### [Exercise prompt]
All lines from the one containing "(515, 410) = (613, 445): green" through the end of the data below must be reproduced exactly, and no others.

### [Exercise input]
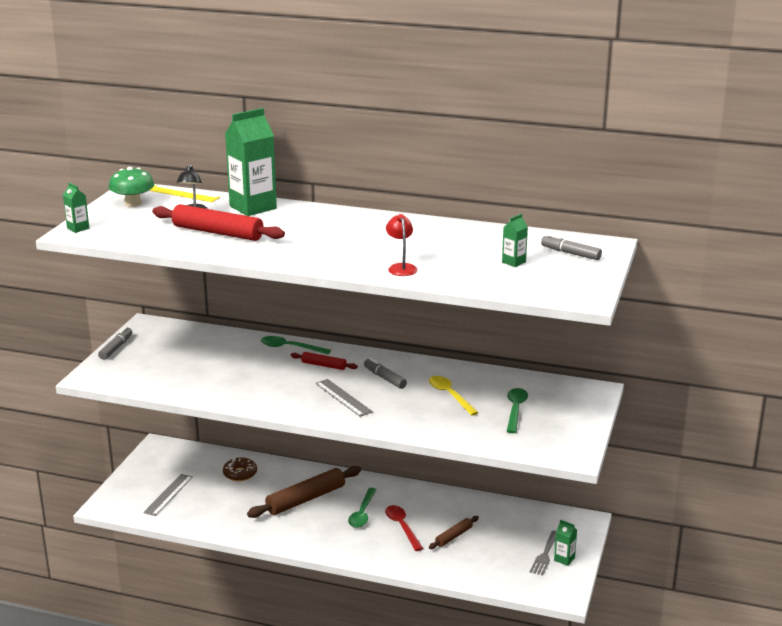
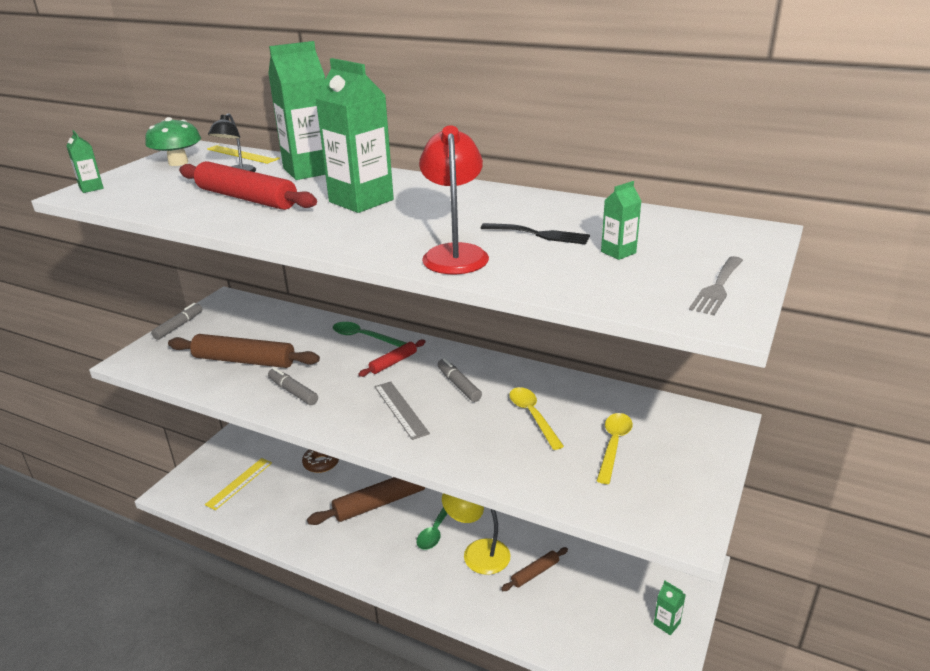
camera: 10 degrees right, 5 degrees up
(168, 494) = (239, 483): grey ruler -> yellow ruler
(193, 371) = (244, 361): none -> brown rolling pin
(311, 231) = (361, 201): none -> green carton
(324, 365) = (393, 362): red rolling pin -> red rolling pin turned 75 degrees counterclockwise
(401, 267) = (455, 253): red lamp -> red lamp, size x1.60
(402, 527) = (477, 552): red spoon -> yellow lamp
(456, 252) = (539, 234): none -> black fork
(515, 410) = (613, 445): green spoon -> yellow spoon
(545, 555) = (642, 614): grey fork -> grey fork (717, 288)
(570, 253) = (704, 243): grey marker -> grey marker (293, 392)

### [Solution for this problem]
(515, 410) = (613, 445): green spoon -> yellow spoon
(545, 555) = (642, 614): grey fork -> grey fork (717, 288)
(570, 253) = (704, 243): grey marker -> grey marker (293, 392)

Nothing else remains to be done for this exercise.